**GIVEN DATA:**
----------------------------------------
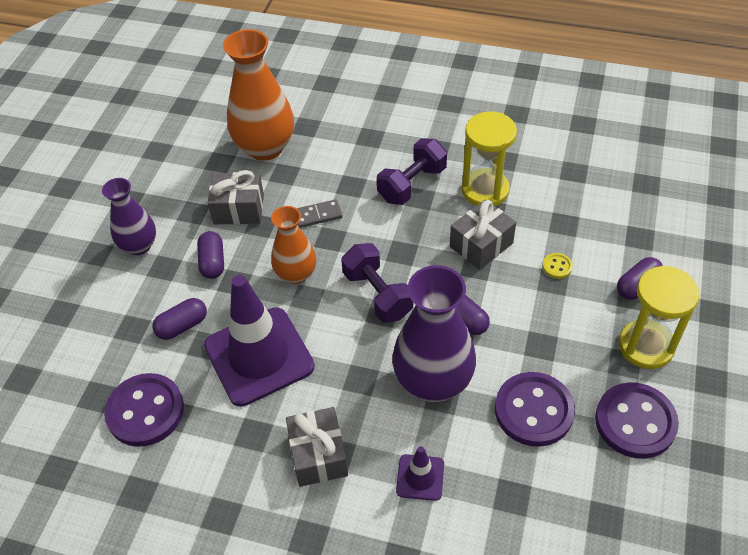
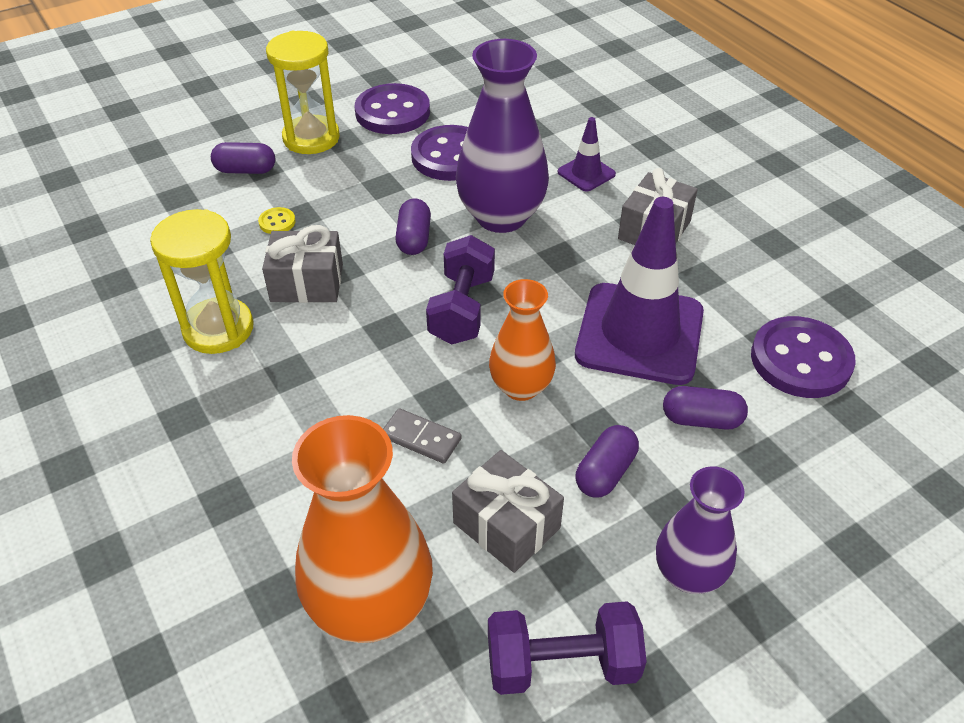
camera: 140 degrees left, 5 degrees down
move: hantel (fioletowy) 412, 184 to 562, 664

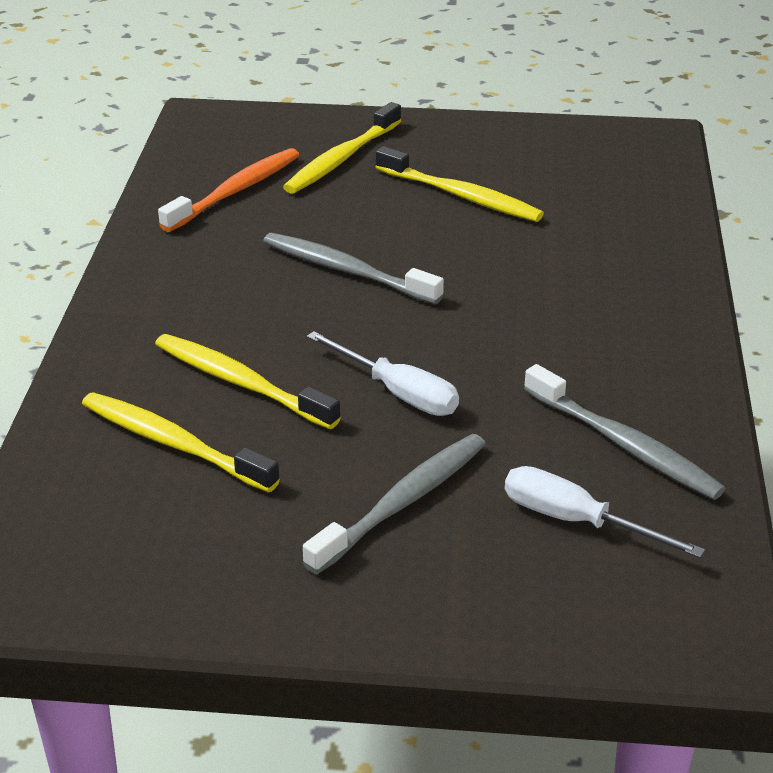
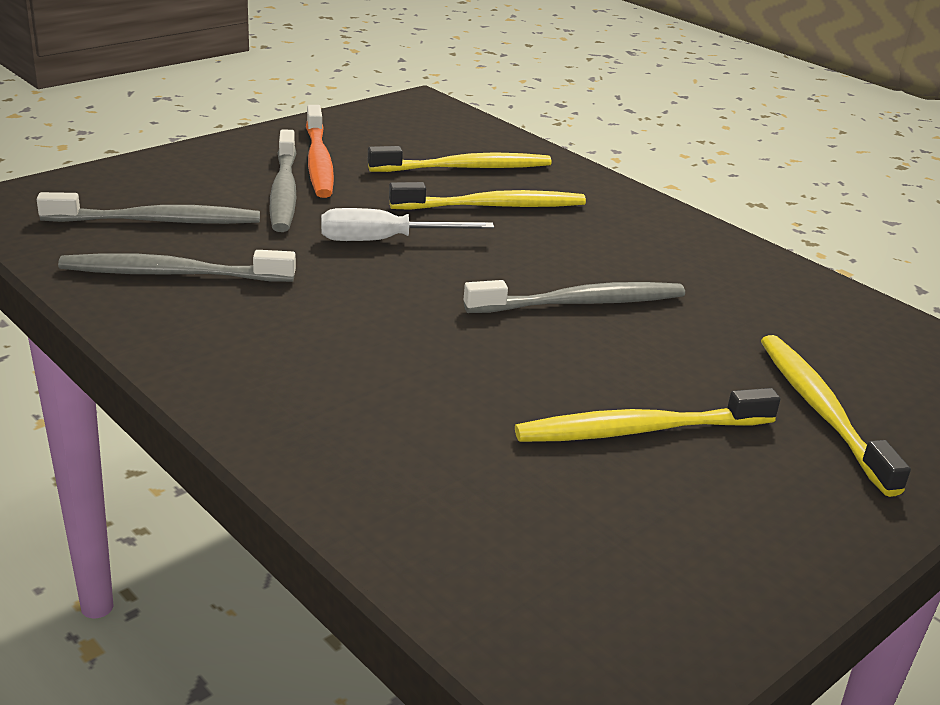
camera: 130 degrees right, 5 degrees down
move: szczoteczka do zębów (pomarańczowy) 235, 191 to 318, 161
replace: śrubokręt (biały) 576, 521 to szczoteczka do zębów (szary) 157, 221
----------------------------------------
**WHAT TO WORK ON:** Leave the pictures out and output the rest of the listing exactly.

**OUTPUT OF THE TASK:**
camera: 140 degrees left, 5 degrees down
move: hantel (fioletowy) 412, 184 to 562, 664

camera: 130 degrees right, 5 degrees down
move: szczoteczka do zębów (pomarańczowy) 235, 191 to 318, 161
replace: śrubokręt (biały) 576, 521 to szczoteczka do zębów (szary) 157, 221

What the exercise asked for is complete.